• [Problem to work on] Could you copy every record below exactly as it stands?

•••

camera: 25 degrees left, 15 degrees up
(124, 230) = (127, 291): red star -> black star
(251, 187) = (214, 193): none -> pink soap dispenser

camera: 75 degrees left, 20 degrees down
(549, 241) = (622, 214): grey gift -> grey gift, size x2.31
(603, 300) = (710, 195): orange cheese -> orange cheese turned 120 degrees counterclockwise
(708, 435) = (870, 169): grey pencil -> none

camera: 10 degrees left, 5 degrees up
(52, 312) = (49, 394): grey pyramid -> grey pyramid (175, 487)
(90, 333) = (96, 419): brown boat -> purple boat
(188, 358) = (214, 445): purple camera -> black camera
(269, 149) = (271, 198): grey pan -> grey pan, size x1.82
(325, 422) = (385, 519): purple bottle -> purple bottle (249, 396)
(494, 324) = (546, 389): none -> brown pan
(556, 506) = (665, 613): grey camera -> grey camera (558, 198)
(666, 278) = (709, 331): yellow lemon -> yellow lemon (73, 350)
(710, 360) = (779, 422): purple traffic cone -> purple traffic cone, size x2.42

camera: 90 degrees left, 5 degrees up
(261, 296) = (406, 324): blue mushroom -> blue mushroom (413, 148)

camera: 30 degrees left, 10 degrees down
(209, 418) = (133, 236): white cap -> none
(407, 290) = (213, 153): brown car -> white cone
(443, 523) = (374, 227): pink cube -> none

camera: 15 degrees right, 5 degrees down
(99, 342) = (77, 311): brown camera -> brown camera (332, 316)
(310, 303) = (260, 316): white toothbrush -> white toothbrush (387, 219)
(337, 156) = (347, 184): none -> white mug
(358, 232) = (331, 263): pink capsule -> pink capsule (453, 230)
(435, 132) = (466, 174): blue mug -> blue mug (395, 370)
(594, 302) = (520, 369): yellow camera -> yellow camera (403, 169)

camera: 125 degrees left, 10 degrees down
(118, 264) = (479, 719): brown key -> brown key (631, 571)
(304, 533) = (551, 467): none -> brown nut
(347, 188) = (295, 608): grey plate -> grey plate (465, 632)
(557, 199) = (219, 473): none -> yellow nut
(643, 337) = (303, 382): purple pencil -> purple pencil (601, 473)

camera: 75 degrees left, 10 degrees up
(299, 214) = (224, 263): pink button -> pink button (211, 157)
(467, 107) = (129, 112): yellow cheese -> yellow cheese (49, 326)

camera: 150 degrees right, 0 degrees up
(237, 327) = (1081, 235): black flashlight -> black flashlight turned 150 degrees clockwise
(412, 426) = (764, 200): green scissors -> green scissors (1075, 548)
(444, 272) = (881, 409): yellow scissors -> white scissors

•••

• [Exercise response]
camera: 25 degrees left, 15 degrees up
(124, 230) = (127, 291): red star -> black star
(251, 187) = (214, 193): none -> pink soap dispenser

camera: 75 degrees left, 20 degrees down
(549, 241) = (622, 214): grey gift -> grey gift, size x2.31
(603, 300) = (710, 195): orange cheese -> orange cheese turned 120 degrees counterclockwise
(708, 435) = (870, 169): grey pencil -> none

camera: 10 degrees left, 5 degrees up
(52, 312) = (49, 394): grey pyramid -> grey pyramid (175, 487)
(90, 333) = (96, 419): brown boat -> purple boat
(188, 358) = (214, 445): purple camera -> black camera
(269, 149) = (271, 198): grey pan -> grey pan, size x1.82
(325, 422) = (385, 519): purple bottle -> purple bottle (249, 396)
(494, 324) = (546, 389): none -> brown pan
(556, 506) = (665, 613): grey camera -> grey camera (558, 198)
(666, 278) = (709, 331): yellow lemon -> yellow lemon (73, 350)
(710, 360) = (779, 422): purple traffic cone -> purple traffic cone, size x2.42

camera: 90 degrees left, 5 degrees up
(261, 296) = (406, 324): blue mushroom -> blue mushroom (413, 148)

camera: 30 degrees left, 10 degrees down
(209, 418) = (133, 236): white cap -> none
(407, 290) = (213, 153): brown car -> white cone
(443, 523) = (374, 227): pink cube -> none

camera: 15 degrees right, 5 degrees down
(99, 342) = (77, 311): brown camera -> brown camera (332, 316)
(310, 303) = (260, 316): white toothbrush -> white toothbrush (387, 219)
(337, 156) = (347, 184): none -> white mug
(358, 232) = (331, 263): pink capsule -> pink capsule (453, 230)
(435, 132) = (466, 174): blue mug -> blue mug (395, 370)
(594, 302) = (520, 369): yellow camera -> yellow camera (403, 169)

camera: 125 degrees left, 10 degrees down
(118, 264) = (479, 719): brown key -> brown key (631, 571)
(304, 533) = (551, 467): none -> brown nut
(347, 188) = (295, 608): grey plate -> grey plate (465, 632)
(557, 199) = (219, 473): none -> yellow nut
(643, 337) = (303, 382): purple pencil -> purple pencil (601, 473)

camera: 75 degrees left, 10 degrees up
(299, 214) = (224, 263): pink button -> pink button (211, 157)
(467, 107) = (129, 112): yellow cheese -> yellow cheese (49, 326)

camera: 150 degrees right, 0 degrees up
(237, 327) = (1081, 235): black flashlight -> black flashlight turned 150 degrees clockwise
(412, 426) = (764, 200): green scissors -> green scissors (1075, 548)
(444, 272) = (881, 409): yellow scissors -> white scissors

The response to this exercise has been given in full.